Object state comparisons:
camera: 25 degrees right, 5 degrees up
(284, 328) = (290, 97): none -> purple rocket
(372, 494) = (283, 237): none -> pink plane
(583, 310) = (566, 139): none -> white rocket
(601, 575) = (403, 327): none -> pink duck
==
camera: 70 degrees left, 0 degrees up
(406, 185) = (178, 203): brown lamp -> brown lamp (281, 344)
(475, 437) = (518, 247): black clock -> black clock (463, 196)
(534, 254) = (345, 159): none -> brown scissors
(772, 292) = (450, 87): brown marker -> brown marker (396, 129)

Work instructions –
Reproduce every line above containing "camera".

Result of this task –
camera: 25 degrees right, 5 degrees up
camera: 70 degrees left, 0 degrees up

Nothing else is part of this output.